> WHAT IS REQUIRED
Look below for the line containing "none -> black truck [843,355,936,423]"; from there, print each line exactly up to and including the line containing "pink eraser [444,171,499,225]", and stop.

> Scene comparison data

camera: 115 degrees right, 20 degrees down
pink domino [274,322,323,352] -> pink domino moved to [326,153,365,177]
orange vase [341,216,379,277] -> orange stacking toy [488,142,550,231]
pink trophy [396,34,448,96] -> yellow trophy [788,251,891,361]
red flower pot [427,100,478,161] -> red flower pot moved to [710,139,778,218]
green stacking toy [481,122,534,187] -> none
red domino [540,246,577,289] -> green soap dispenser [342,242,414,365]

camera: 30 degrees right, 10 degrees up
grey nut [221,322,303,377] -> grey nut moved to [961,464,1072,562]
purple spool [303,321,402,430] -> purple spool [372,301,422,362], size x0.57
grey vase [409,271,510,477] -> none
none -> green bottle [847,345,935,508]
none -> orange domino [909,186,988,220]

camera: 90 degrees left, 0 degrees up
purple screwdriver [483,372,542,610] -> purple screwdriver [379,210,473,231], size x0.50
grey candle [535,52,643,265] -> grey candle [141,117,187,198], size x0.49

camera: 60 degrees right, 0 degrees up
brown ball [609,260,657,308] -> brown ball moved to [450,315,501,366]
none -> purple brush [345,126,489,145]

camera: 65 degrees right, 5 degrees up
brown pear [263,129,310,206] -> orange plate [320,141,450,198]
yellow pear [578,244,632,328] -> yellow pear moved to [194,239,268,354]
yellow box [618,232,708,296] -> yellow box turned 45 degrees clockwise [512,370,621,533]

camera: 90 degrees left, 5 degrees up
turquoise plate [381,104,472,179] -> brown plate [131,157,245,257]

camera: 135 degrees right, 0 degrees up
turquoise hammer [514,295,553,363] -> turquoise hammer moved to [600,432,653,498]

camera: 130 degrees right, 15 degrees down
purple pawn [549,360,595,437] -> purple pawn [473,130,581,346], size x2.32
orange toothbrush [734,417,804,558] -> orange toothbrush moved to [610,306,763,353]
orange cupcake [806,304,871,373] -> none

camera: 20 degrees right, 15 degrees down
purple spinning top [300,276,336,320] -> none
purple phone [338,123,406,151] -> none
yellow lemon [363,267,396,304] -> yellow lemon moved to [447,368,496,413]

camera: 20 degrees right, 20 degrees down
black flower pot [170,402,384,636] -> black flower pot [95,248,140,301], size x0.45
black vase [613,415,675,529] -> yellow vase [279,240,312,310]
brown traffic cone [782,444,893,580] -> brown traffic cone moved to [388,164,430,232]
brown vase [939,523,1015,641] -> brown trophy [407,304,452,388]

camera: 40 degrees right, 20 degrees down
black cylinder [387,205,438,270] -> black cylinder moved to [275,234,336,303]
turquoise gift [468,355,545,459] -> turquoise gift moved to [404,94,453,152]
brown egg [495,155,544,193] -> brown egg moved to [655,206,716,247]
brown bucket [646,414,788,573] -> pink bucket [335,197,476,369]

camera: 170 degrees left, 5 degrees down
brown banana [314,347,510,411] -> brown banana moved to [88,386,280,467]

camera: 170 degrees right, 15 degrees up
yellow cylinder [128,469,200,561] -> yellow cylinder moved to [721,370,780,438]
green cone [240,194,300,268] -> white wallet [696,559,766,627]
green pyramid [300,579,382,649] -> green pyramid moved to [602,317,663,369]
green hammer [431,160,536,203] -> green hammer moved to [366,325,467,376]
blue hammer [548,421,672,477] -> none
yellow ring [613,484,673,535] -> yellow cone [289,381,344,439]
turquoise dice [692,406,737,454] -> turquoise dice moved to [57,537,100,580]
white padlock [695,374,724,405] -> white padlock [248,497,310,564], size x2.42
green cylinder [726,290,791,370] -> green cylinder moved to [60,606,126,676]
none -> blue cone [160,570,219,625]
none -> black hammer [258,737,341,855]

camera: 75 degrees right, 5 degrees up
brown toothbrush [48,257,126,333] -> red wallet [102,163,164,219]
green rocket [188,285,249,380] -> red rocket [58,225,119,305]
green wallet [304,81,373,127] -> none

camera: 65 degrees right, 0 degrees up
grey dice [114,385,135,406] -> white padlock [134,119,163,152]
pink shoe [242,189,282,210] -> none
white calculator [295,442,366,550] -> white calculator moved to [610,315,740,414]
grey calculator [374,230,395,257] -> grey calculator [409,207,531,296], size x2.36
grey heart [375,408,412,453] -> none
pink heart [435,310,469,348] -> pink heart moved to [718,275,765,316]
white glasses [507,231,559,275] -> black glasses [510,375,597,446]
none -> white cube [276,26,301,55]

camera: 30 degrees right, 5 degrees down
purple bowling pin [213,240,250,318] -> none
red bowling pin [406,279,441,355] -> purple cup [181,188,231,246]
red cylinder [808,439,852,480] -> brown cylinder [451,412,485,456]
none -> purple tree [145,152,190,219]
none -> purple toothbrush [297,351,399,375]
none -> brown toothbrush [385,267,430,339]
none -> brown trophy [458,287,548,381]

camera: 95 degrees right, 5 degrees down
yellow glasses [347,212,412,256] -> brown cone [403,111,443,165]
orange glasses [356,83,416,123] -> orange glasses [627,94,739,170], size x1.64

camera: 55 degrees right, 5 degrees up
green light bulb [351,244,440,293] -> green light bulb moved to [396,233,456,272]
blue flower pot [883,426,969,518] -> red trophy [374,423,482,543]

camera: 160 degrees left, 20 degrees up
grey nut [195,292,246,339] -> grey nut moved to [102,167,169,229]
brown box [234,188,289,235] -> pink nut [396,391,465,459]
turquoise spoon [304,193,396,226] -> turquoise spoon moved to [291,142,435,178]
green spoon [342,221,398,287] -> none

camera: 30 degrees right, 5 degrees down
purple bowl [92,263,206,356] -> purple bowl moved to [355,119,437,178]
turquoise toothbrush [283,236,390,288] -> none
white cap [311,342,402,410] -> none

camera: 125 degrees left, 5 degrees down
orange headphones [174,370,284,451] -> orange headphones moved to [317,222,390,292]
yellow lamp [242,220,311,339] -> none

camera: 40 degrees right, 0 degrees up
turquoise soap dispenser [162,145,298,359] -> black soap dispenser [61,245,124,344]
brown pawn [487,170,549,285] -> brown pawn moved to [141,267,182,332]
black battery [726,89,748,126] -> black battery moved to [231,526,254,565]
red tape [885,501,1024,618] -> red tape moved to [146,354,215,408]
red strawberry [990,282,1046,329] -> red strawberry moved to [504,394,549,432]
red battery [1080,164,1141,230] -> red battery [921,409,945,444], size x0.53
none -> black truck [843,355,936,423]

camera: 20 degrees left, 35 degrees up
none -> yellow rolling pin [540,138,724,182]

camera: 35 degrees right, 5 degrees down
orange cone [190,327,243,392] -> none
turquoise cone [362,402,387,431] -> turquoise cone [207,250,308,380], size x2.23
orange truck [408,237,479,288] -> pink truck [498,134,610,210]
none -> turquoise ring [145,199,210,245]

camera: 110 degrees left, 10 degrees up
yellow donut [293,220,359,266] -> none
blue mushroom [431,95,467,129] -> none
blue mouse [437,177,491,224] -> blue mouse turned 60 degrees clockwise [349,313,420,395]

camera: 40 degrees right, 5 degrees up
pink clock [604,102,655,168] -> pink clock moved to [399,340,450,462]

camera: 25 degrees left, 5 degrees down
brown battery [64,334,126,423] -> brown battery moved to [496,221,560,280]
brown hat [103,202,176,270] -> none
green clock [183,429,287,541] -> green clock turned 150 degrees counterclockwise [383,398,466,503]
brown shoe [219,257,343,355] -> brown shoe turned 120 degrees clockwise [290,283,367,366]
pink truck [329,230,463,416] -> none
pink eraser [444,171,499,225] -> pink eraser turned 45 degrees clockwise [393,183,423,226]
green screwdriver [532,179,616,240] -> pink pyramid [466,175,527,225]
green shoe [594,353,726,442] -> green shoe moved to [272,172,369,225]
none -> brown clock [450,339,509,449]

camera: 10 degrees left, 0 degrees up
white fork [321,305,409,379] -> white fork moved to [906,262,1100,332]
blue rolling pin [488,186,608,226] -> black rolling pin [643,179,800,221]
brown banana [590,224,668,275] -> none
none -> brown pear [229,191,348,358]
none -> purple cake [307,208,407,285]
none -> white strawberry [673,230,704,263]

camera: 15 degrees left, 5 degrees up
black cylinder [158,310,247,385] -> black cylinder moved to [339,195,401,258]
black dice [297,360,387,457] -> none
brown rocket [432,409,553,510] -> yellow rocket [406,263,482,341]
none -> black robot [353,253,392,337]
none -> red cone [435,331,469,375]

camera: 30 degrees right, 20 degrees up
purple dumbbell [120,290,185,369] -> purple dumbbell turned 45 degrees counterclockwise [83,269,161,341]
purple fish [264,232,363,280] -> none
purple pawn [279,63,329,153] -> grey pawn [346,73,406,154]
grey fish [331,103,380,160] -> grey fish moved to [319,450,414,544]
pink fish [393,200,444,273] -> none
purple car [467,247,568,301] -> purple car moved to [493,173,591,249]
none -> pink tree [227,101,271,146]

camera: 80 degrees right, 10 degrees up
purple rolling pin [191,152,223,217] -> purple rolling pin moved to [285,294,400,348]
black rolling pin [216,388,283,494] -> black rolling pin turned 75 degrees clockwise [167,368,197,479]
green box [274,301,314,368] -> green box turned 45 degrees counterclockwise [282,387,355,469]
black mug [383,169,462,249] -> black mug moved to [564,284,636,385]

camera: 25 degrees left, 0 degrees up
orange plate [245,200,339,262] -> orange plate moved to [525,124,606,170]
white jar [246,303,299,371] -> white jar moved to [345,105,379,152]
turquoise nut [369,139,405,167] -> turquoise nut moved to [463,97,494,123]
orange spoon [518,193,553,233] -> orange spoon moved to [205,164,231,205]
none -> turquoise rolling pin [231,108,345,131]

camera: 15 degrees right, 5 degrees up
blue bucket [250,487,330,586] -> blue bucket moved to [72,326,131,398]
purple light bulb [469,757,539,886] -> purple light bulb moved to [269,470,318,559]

> RESULT OF THE EXERCISE
none -> black truck [843,355,936,423]

camera: 20 degrees left, 35 degrees up
none -> yellow rolling pin [540,138,724,182]

camera: 35 degrees right, 5 degrees down
orange cone [190,327,243,392] -> none
turquoise cone [362,402,387,431] -> turquoise cone [207,250,308,380], size x2.23
orange truck [408,237,479,288] -> pink truck [498,134,610,210]
none -> turquoise ring [145,199,210,245]

camera: 110 degrees left, 10 degrees up
yellow donut [293,220,359,266] -> none
blue mushroom [431,95,467,129] -> none
blue mouse [437,177,491,224] -> blue mouse turned 60 degrees clockwise [349,313,420,395]

camera: 40 degrees right, 5 degrees up
pink clock [604,102,655,168] -> pink clock moved to [399,340,450,462]

camera: 25 degrees left, 5 degrees down
brown battery [64,334,126,423] -> brown battery moved to [496,221,560,280]
brown hat [103,202,176,270] -> none
green clock [183,429,287,541] -> green clock turned 150 degrees counterclockwise [383,398,466,503]
brown shoe [219,257,343,355] -> brown shoe turned 120 degrees clockwise [290,283,367,366]
pink truck [329,230,463,416] -> none
pink eraser [444,171,499,225] -> pink eraser turned 45 degrees clockwise [393,183,423,226]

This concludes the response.